Object tracking records:
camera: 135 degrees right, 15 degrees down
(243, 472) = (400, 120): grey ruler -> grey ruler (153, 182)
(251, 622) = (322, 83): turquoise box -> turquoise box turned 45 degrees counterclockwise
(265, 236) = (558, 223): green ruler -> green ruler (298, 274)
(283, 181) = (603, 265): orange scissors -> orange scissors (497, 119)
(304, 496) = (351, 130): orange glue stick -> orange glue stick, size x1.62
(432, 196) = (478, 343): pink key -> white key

**Goal of the exercise**
Using the data above, print every record exactly as shown.

**Solution for this task**
camera: 135 degrees right, 15 degrees down
(243, 472) = (400, 120): grey ruler -> grey ruler (153, 182)
(251, 622) = (322, 83): turquoise box -> turquoise box turned 45 degrees counterclockwise
(265, 236) = (558, 223): green ruler -> green ruler (298, 274)
(283, 181) = (603, 265): orange scissors -> orange scissors (497, 119)
(304, 496) = (351, 130): orange glue stick -> orange glue stick, size x1.62
(432, 196) = (478, 343): pink key -> white key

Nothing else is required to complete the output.